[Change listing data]
########################################
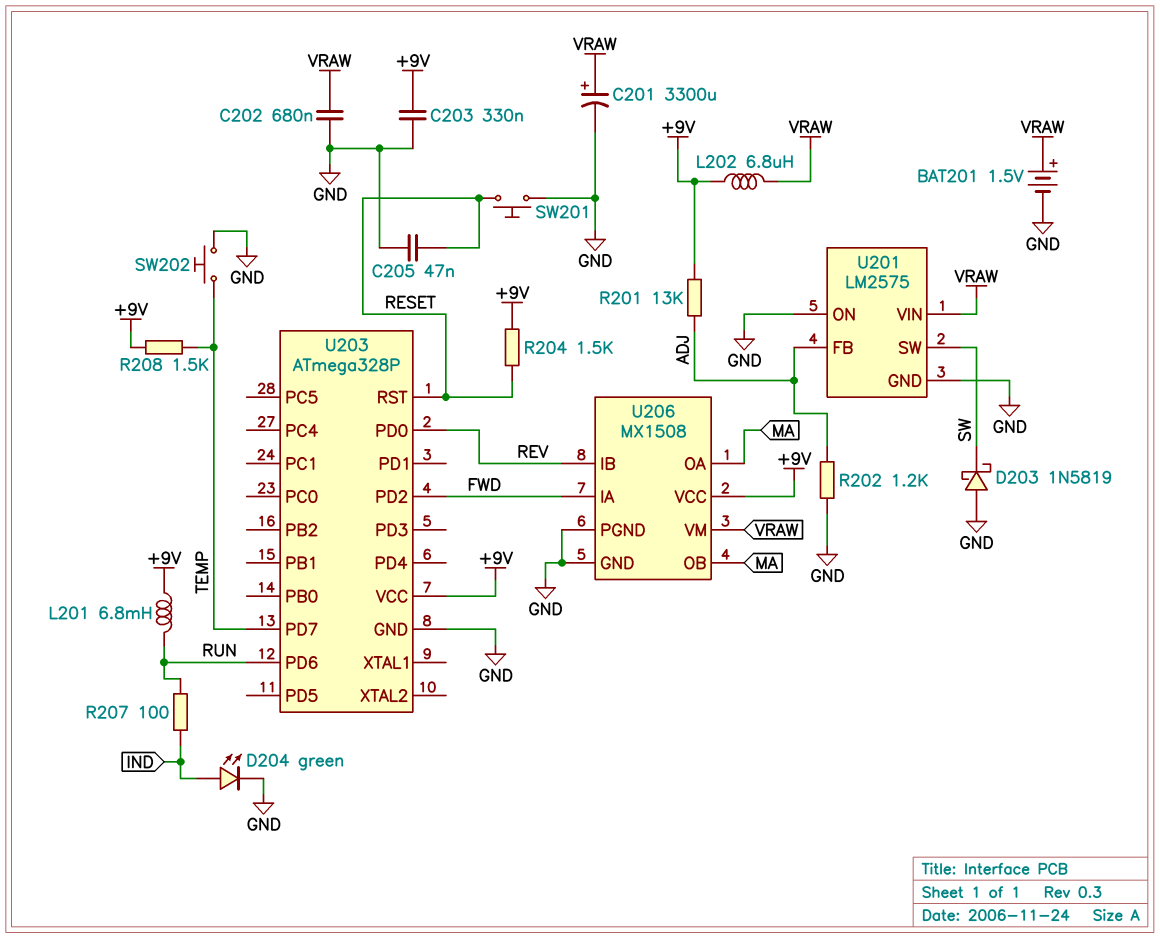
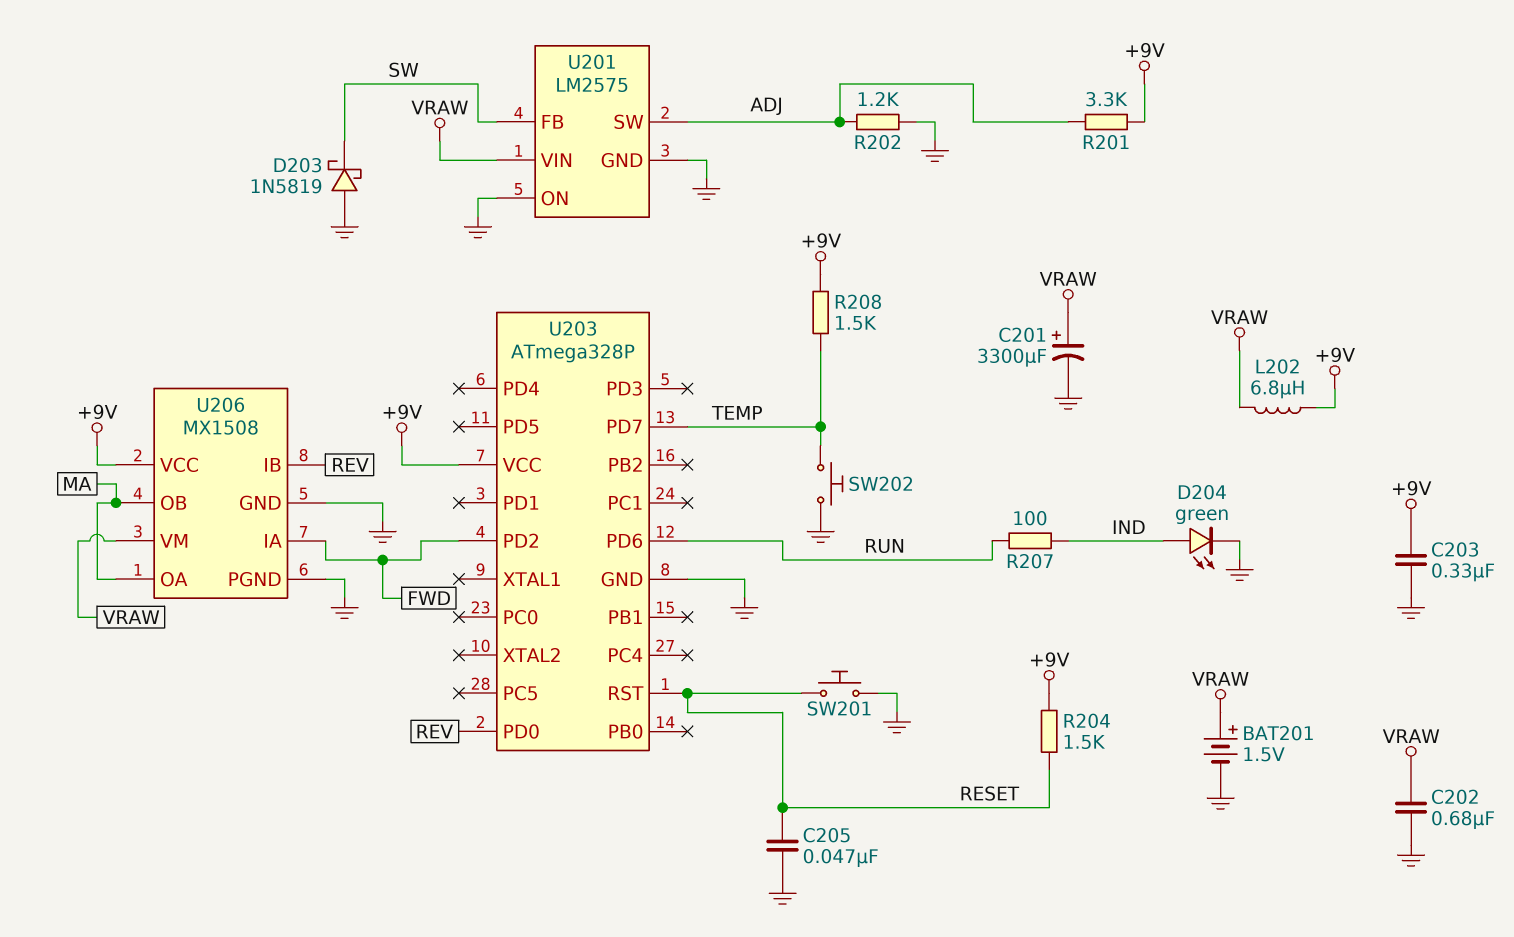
L201: 6.8mH (+9V, RUN) -> none
R201: 13k (+9V, ADJ) -> 3.3k (+9V, ADJ)
U201 pin FB: ADJ -> SW
U201 pin SW: SW -> ADJ

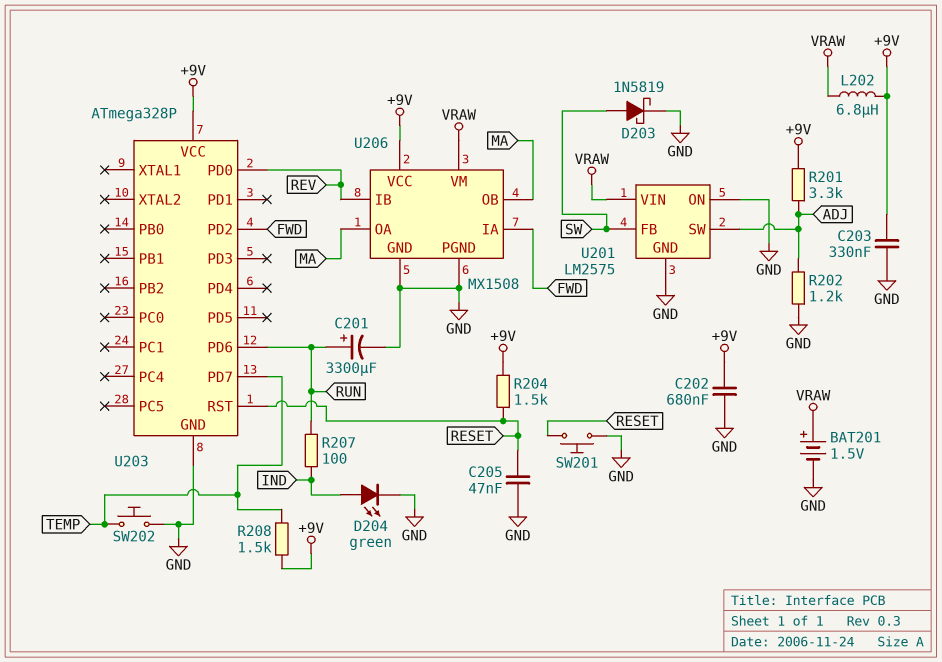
C201: 3300uF (plus VRAW, minus GND) -> 3300uF (plus RUN, minus GND)
C202: 680nF (GND, VRAW) -> 680nF (+9V, GND)
D203: schottky 1N5819 (A GND, K SW) -> schottky 1N5819 (A SW, K GND)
########################################
Reproduce only the lines from the line with "U201 pin FB: ADJ -> SW" to the end of the entries. Keep both ends, copy them exactly, and omit every picture.

U201 pin FB: ADJ -> SW
U201 pin SW: SW -> ADJ

C201: 3300uF (plus VRAW, minus GND) -> 3300uF (plus RUN, minus GND)
C202: 680nF (GND, VRAW) -> 680nF (+9V, GND)
D203: schottky 1N5819 (A GND, K SW) -> schottky 1N5819 (A SW, K GND)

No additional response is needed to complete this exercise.